▶ **Work instruction**:
Your reply should consist solely of the lines from the one containing "POT3 pin SIG: A2 -> D12" through the end of the data, restated word for word.

▶ **Extracted material**:

* * *

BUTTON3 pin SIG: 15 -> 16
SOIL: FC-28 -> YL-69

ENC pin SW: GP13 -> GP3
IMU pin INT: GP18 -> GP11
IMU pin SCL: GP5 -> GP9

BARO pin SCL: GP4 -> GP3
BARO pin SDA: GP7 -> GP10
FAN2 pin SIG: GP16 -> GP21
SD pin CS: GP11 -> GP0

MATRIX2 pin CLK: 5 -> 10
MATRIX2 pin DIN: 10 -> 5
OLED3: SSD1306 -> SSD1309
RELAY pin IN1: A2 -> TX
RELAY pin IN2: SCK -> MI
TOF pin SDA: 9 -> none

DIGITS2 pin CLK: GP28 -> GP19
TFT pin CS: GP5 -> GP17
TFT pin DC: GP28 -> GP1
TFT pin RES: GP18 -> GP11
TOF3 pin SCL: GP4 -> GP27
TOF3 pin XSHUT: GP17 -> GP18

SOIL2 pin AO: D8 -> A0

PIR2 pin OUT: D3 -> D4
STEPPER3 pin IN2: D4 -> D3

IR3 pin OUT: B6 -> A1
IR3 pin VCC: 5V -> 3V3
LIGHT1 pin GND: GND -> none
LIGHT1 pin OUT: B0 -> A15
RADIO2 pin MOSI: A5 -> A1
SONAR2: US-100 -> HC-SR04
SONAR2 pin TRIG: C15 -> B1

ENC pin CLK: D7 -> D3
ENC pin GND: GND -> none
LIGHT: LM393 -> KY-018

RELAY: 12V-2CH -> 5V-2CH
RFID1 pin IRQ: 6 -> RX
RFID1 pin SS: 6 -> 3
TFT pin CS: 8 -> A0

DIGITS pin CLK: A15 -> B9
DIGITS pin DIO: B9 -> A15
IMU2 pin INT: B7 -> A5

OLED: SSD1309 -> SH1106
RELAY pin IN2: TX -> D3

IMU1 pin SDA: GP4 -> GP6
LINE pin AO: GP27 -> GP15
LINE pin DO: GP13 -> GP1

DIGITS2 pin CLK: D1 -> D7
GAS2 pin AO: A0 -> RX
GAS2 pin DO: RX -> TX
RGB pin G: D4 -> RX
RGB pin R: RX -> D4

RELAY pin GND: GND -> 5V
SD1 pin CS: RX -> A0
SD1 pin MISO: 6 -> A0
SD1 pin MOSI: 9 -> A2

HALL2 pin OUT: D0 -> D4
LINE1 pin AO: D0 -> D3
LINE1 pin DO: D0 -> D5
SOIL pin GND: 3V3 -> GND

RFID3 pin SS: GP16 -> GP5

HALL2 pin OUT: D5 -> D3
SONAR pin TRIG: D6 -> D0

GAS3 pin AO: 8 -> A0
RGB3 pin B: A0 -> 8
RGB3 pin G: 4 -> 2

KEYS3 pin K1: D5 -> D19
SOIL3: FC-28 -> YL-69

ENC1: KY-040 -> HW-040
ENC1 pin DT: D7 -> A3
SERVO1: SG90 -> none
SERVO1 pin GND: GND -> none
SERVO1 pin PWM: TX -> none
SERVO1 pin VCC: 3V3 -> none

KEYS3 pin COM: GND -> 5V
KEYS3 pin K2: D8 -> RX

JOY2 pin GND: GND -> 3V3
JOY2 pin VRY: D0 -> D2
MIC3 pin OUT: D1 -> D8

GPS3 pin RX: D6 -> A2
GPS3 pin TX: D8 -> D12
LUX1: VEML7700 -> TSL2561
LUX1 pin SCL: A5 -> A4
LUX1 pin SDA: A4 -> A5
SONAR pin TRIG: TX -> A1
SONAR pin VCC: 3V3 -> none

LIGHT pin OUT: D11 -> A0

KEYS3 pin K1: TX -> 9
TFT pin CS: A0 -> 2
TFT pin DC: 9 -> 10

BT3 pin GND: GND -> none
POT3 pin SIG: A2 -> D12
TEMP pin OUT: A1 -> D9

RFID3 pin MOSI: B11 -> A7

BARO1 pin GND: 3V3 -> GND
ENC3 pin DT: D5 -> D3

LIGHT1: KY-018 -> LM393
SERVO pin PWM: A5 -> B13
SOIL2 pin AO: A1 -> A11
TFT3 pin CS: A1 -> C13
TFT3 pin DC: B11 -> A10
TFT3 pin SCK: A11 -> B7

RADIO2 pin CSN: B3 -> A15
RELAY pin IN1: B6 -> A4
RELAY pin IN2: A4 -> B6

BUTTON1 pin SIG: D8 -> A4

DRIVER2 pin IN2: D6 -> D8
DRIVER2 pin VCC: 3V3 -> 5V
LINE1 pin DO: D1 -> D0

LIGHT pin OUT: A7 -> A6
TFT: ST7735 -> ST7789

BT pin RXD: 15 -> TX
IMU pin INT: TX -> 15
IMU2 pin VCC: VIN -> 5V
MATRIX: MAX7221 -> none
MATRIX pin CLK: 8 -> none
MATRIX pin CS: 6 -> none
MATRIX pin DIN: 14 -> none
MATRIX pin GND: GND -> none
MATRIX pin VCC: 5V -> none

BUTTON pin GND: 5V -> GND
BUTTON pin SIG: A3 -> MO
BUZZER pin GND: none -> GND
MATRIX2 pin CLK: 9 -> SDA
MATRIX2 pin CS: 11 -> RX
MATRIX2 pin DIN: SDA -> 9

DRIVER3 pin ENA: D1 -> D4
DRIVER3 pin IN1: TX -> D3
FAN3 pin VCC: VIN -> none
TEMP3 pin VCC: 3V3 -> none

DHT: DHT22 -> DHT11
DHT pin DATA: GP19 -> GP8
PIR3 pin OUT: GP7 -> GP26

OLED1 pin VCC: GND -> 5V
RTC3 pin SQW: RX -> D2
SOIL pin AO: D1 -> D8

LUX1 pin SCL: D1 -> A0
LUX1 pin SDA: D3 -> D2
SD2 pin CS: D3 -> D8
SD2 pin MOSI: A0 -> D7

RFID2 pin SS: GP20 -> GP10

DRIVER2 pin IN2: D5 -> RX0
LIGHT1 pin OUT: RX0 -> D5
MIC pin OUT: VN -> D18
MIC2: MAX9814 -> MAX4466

* * *

▶ **Finished task**:
POT3 pin SIG: A2 -> D12
TEMP pin OUT: A1 -> D9

RFID3 pin MOSI: B11 -> A7

BARO1 pin GND: 3V3 -> GND
ENC3 pin DT: D5 -> D3

LIGHT1: KY-018 -> LM393
SERVO pin PWM: A5 -> B13
SOIL2 pin AO: A1 -> A11
TFT3 pin CS: A1 -> C13
TFT3 pin DC: B11 -> A10
TFT3 pin SCK: A11 -> B7

RADIO2 pin CSN: B3 -> A15
RELAY pin IN1: B6 -> A4
RELAY pin IN2: A4 -> B6

BUTTON1 pin SIG: D8 -> A4

DRIVER2 pin IN2: D6 -> D8
DRIVER2 pin VCC: 3V3 -> 5V
LINE1 pin DO: D1 -> D0

LIGHT pin OUT: A7 -> A6
TFT: ST7735 -> ST7789

BT pin RXD: 15 -> TX
IMU pin INT: TX -> 15
IMU2 pin VCC: VIN -> 5V
MATRIX: MAX7221 -> none
MATRIX pin CLK: 8 -> none
MATRIX pin CS: 6 -> none
MATRIX pin DIN: 14 -> none
MATRIX pin GND: GND -> none
MATRIX pin VCC: 5V -> none

BUTTON pin GND: 5V -> GND
BUTTON pin SIG: A3 -> MO
BUZZER pin GND: none -> GND
MATRIX2 pin CLK: 9 -> SDA
MATRIX2 pin CS: 11 -> RX
MATRIX2 pin DIN: SDA -> 9

DRIVER3 pin ENA: D1 -> D4
DRIVER3 pin IN1: TX -> D3
FAN3 pin VCC: VIN -> none
TEMP3 pin VCC: 3V3 -> none

DHT: DHT22 -> DHT11
DHT pin DATA: GP19 -> GP8
PIR3 pin OUT: GP7 -> GP26

OLED1 pin VCC: GND -> 5V
RTC3 pin SQW: RX -> D2
SOIL pin AO: D1 -> D8

LUX1 pin SCL: D1 -> A0
LUX1 pin SDA: D3 -> D2
SD2 pin CS: D3 -> D8
SD2 pin MOSI: A0 -> D7

RFID2 pin SS: GP20 -> GP10

DRIVER2 pin IN2: D5 -> RX0
LIGHT1 pin OUT: RX0 -> D5
MIC pin OUT: VN -> D18
MIC2: MAX9814 -> MAX4466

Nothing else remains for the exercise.